I'd like the entries repeated exactly, without their pictures.

============

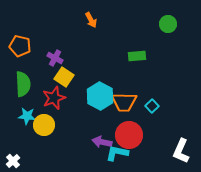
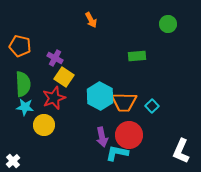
cyan star: moved 2 px left, 9 px up
purple arrow: moved 5 px up; rotated 114 degrees counterclockwise
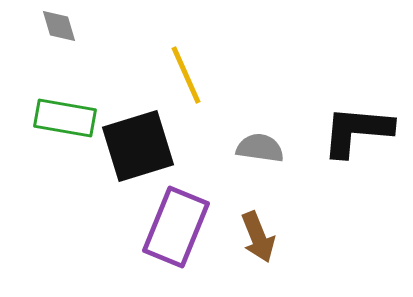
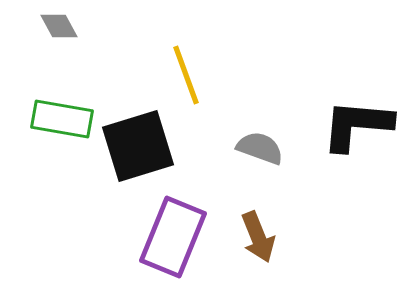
gray diamond: rotated 12 degrees counterclockwise
yellow line: rotated 4 degrees clockwise
green rectangle: moved 3 px left, 1 px down
black L-shape: moved 6 px up
gray semicircle: rotated 12 degrees clockwise
purple rectangle: moved 3 px left, 10 px down
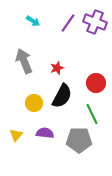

============

RESULT BELOW —
cyan star: moved 2 px left, 9 px up
purple arrow: moved 5 px up; rotated 114 degrees counterclockwise
gray diamond: rotated 12 degrees counterclockwise
yellow line: rotated 4 degrees clockwise
green rectangle: moved 3 px left, 1 px down
black L-shape: moved 6 px up
gray semicircle: rotated 12 degrees clockwise
purple rectangle: moved 3 px left, 10 px down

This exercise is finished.